---------- SUPPLIED INFORMATION ----------

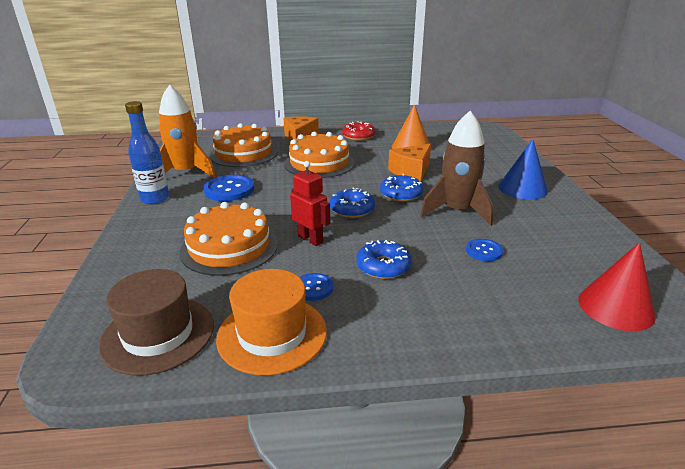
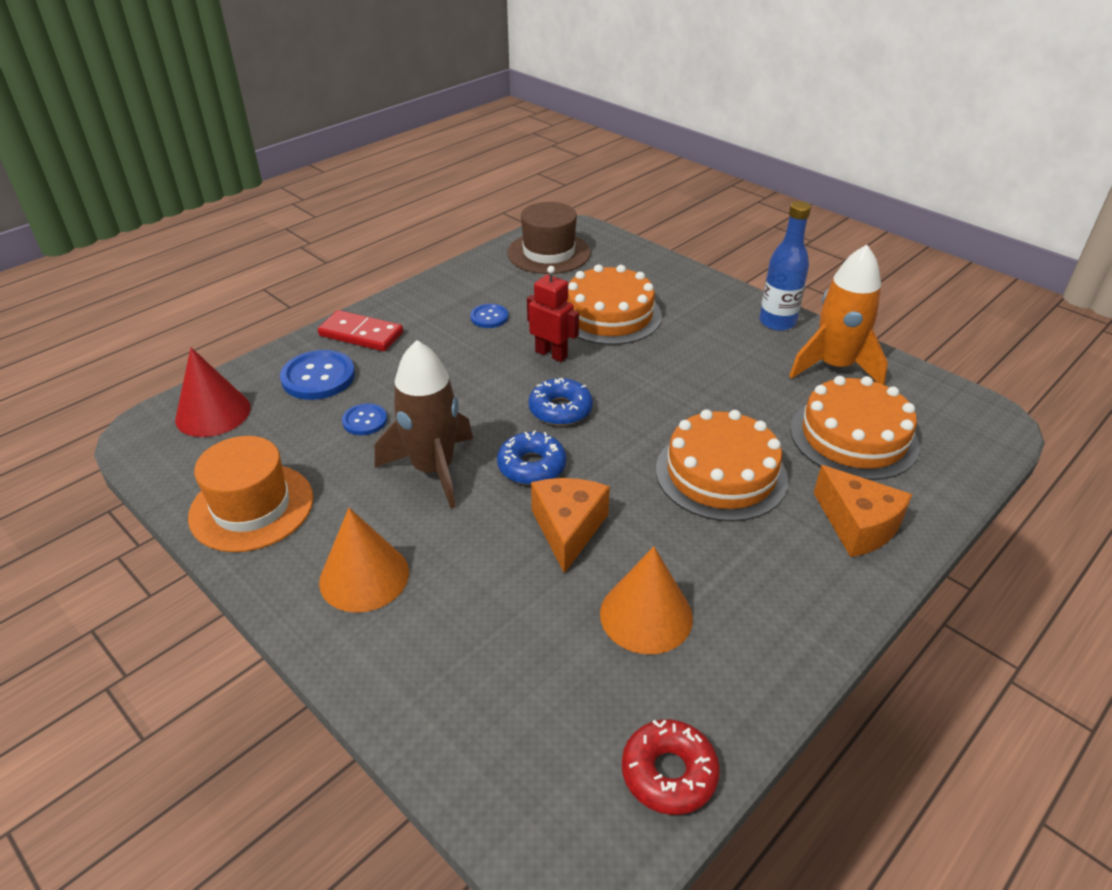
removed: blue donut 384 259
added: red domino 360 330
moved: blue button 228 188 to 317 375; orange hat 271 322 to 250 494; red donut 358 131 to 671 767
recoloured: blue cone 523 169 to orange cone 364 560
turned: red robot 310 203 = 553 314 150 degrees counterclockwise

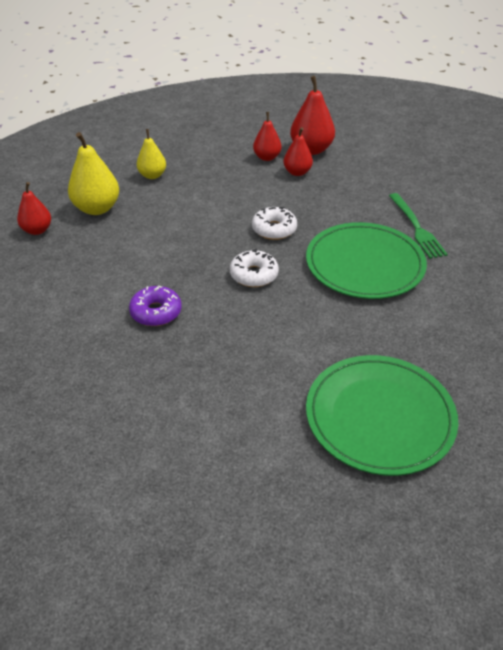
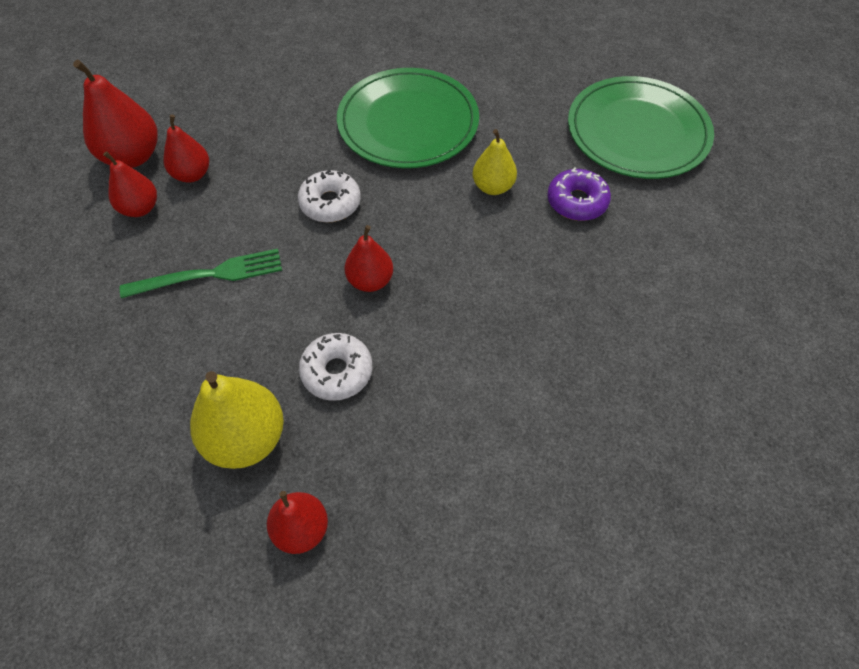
added: red pear 369 258
moved: purple donut 155 305 to 579 194; yellow pear 151 154 to 494 162; white donut 254 268 to 335 367; green fork 418 226 to 201 273

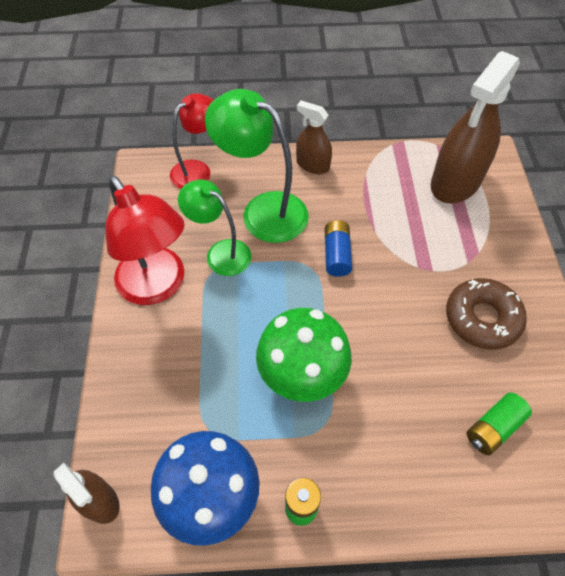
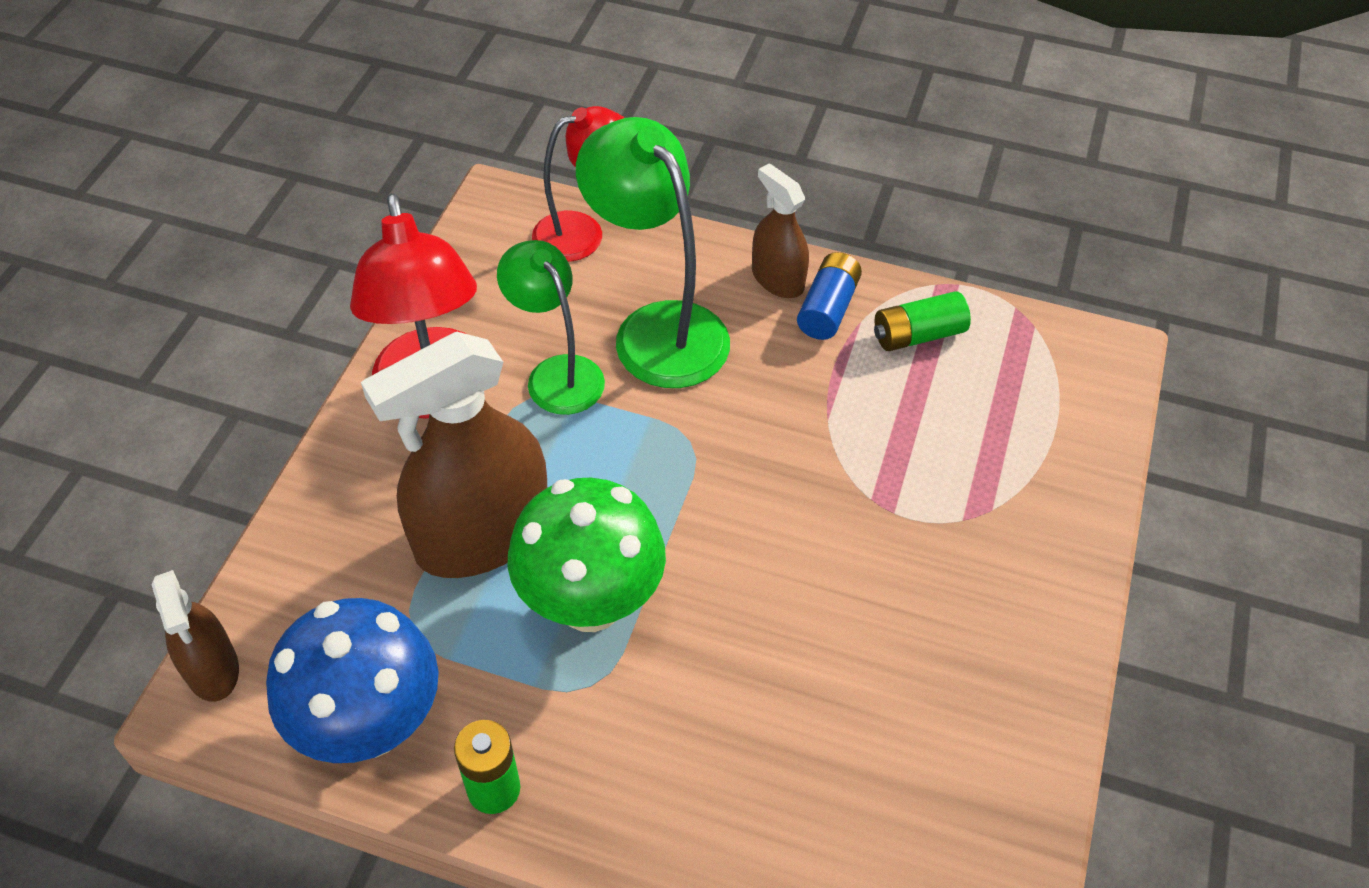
removed: brown donut 486 314
moved: blue battery 338 248 to 829 296; brown spray bottle 475 127 to 454 455; green battery 499 424 to 922 321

----------

THE PROBLEM => Repeat the preceding records precisely, and leave every picture out of the copy.

SOLUTION TO THIS PROBLEM =>
removed: blue donut 384 259
added: red domino 360 330
moved: blue button 228 188 to 317 375; orange hat 271 322 to 250 494; red donut 358 131 to 671 767
recoloured: blue cone 523 169 to orange cone 364 560
turned: red robot 310 203 = 553 314 150 degrees counterclockwise

added: red pear 369 258
moved: purple donut 155 305 to 579 194; yellow pear 151 154 to 494 162; white donut 254 268 to 335 367; green fork 418 226 to 201 273

removed: brown donut 486 314
moved: blue battery 338 248 to 829 296; brown spray bottle 475 127 to 454 455; green battery 499 424 to 922 321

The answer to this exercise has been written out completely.